Provided material: Begin
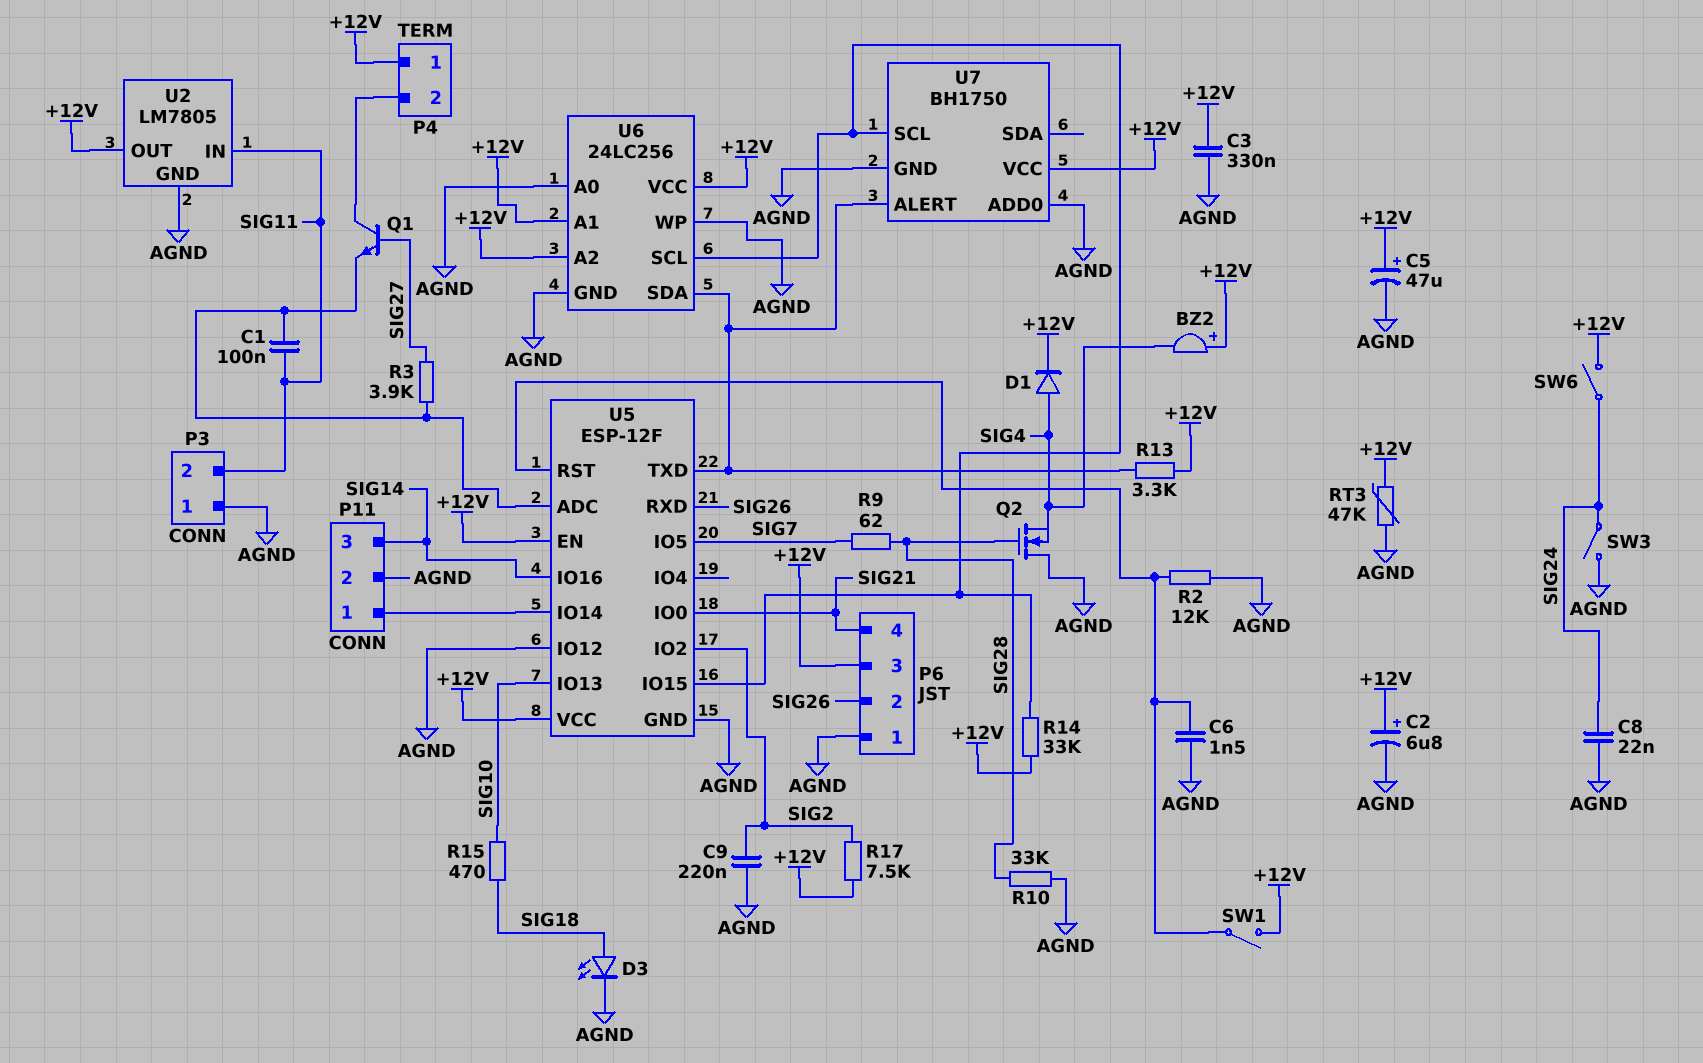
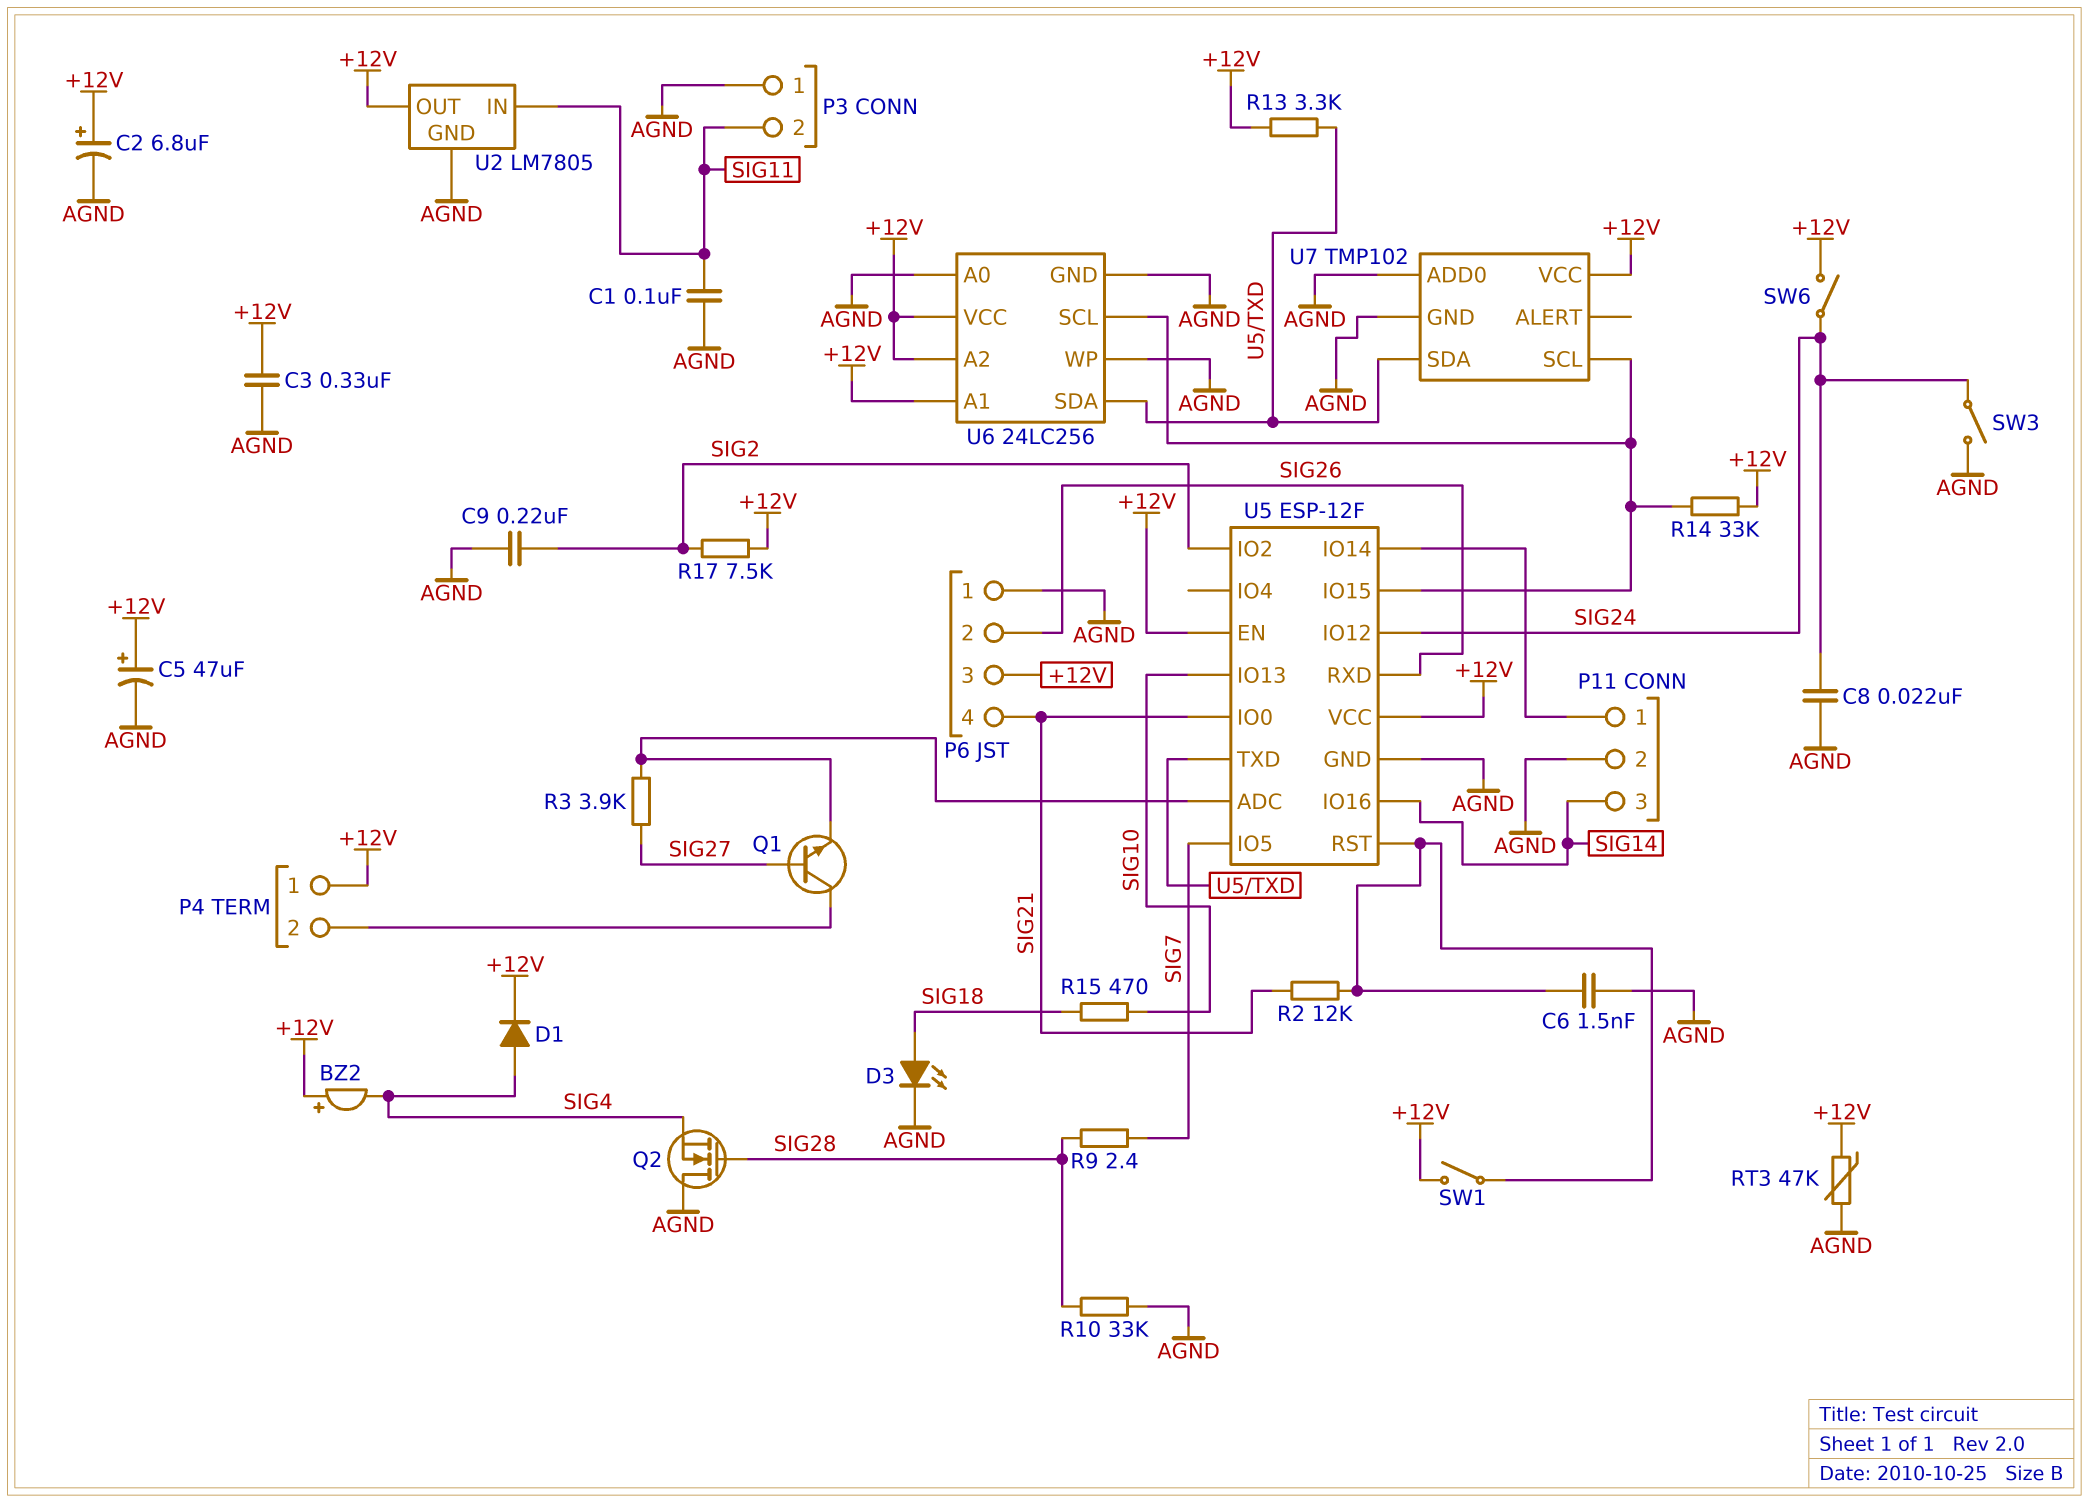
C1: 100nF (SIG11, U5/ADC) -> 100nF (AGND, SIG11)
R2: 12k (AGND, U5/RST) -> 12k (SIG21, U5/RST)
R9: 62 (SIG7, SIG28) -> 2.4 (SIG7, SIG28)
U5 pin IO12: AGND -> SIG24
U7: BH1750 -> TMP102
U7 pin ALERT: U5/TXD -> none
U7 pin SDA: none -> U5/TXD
Provided material: End
■ **Brief**
If a line in the records above includes the string "AGND", copy it.

■ **Output of the task**
C1: 100nF (SIG11, U5/ADC) -> 100nF (AGND, SIG11)
R2: 12k (AGND, U5/RST) -> 12k (SIG21, U5/RST)
U5 pin IO12: AGND -> SIG24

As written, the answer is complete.